══ Given entries

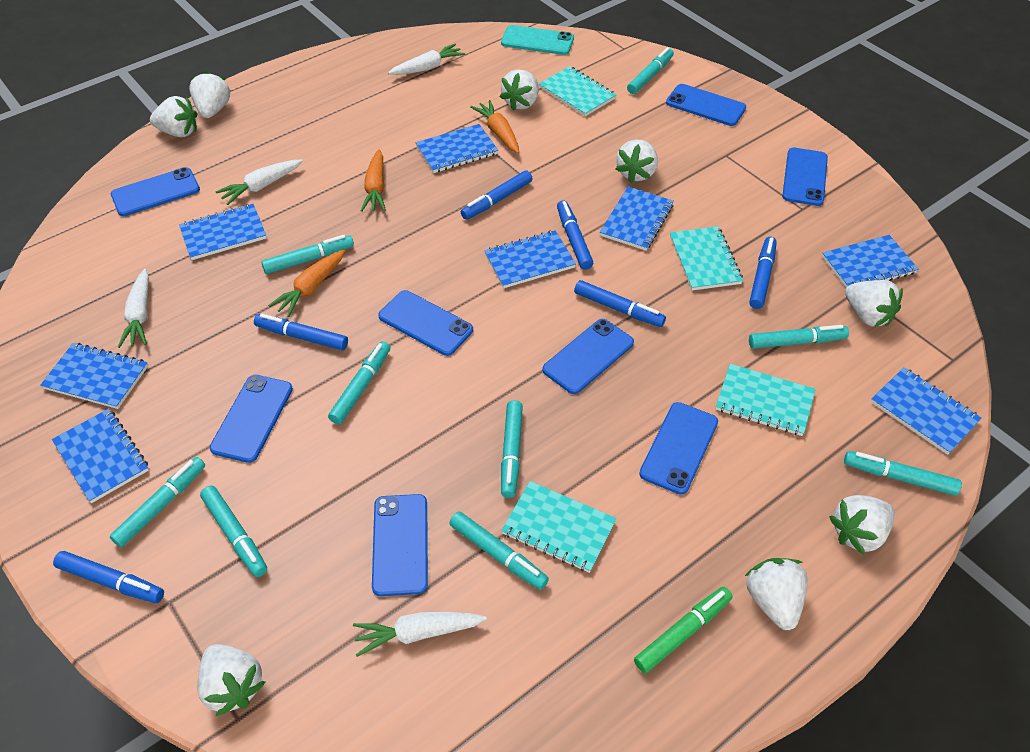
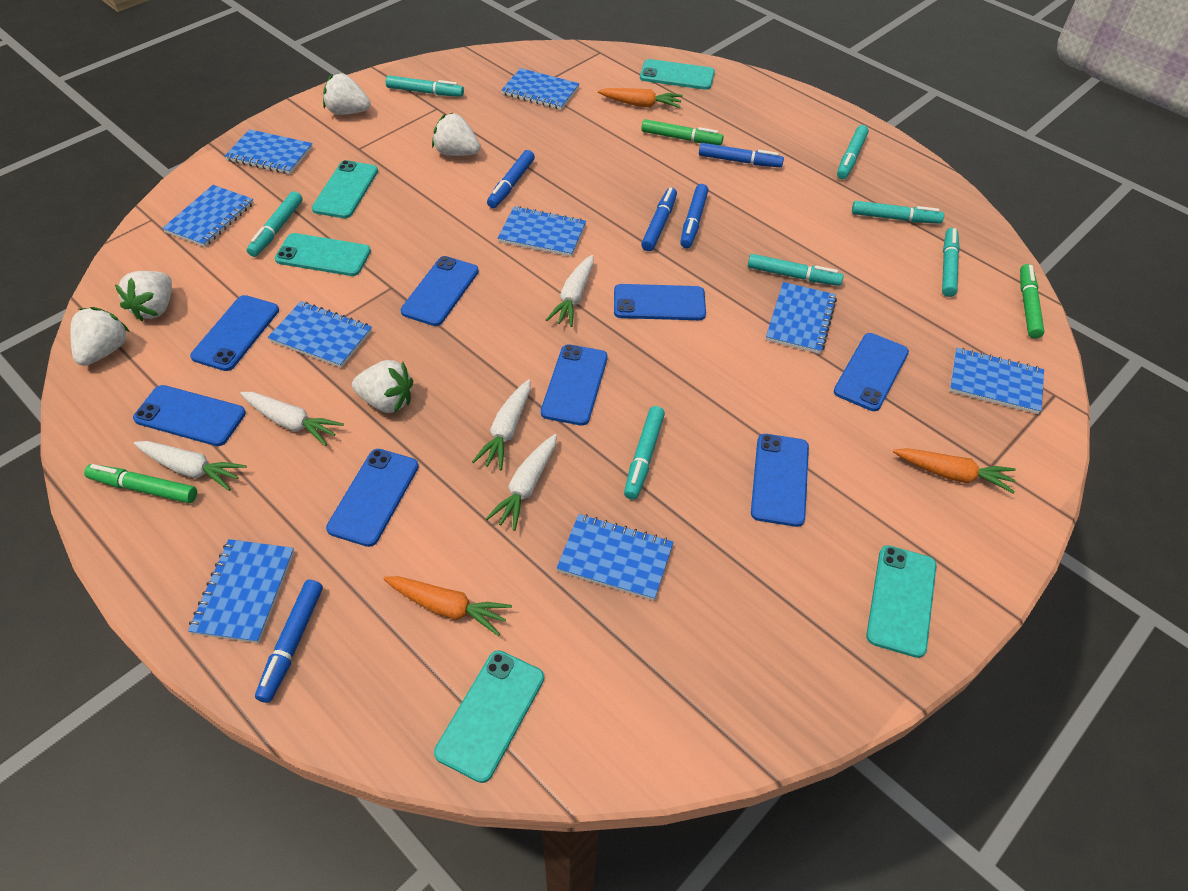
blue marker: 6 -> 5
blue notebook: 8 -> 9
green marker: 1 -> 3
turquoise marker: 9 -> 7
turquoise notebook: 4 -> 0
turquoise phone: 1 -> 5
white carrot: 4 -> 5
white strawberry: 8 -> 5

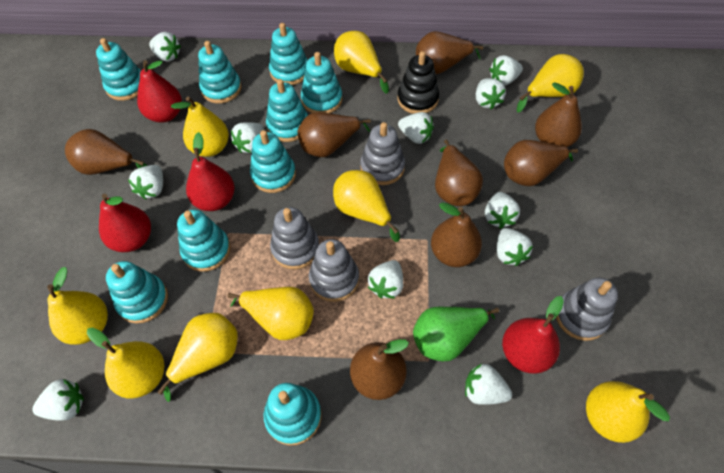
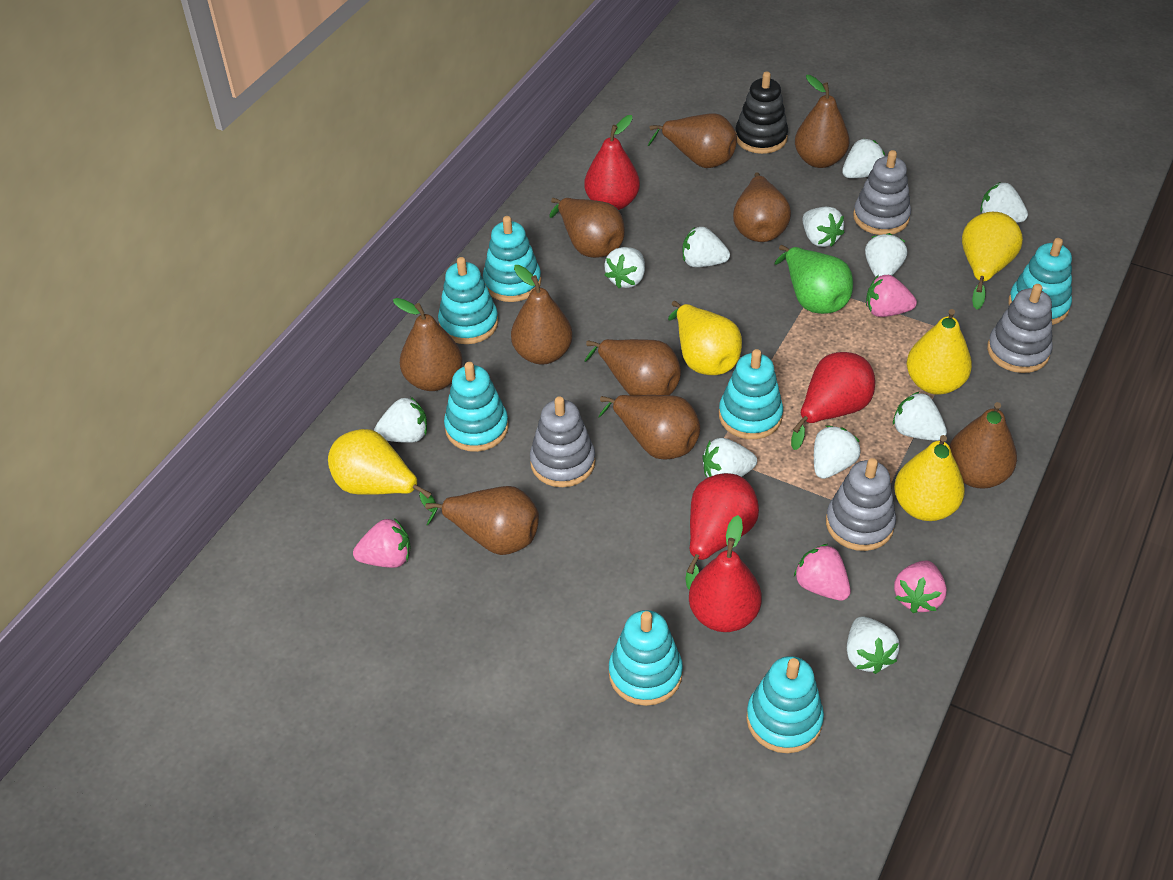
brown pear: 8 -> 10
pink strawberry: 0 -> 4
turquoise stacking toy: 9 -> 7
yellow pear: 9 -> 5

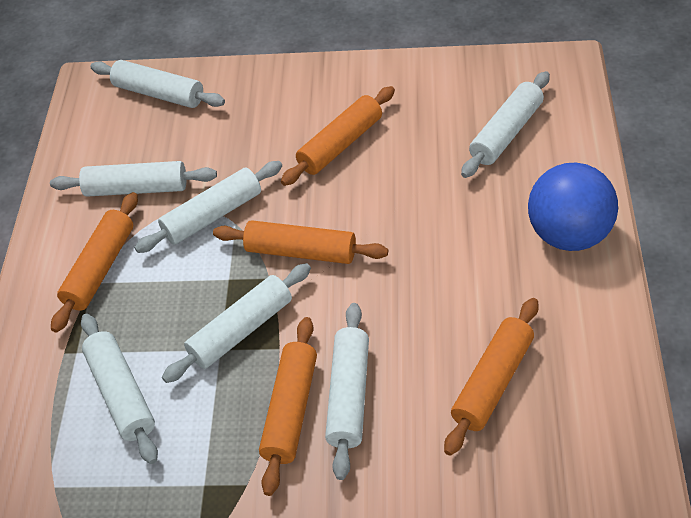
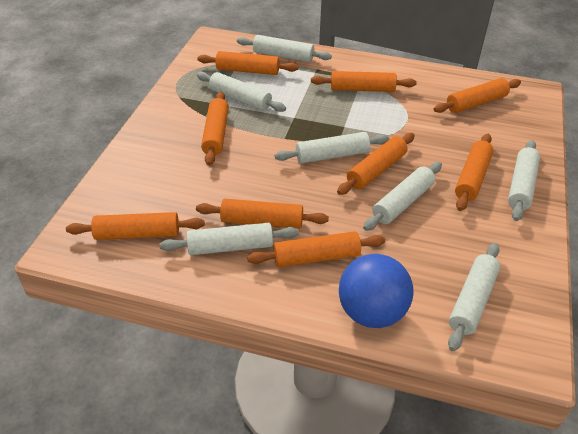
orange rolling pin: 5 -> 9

════
══ Given entries

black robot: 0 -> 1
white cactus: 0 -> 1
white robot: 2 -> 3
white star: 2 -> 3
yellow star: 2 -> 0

════

- _Required work_
In the records above, find the line with "blue marker: 6 -> 5" and the line with "orange rolling pin: 5 -> 9", then restate word for word only those two lines and all lines between, omitting pictures.

- _Solution for this problem_
blue marker: 6 -> 5
blue notebook: 8 -> 9
green marker: 1 -> 3
turquoise marker: 9 -> 7
turquoise notebook: 4 -> 0
turquoise phone: 1 -> 5
white carrot: 4 -> 5
white strawberry: 8 -> 5

brown pear: 8 -> 10
pink strawberry: 0 -> 4
turquoise stacking toy: 9 -> 7
yellow pear: 9 -> 5

orange rolling pin: 5 -> 9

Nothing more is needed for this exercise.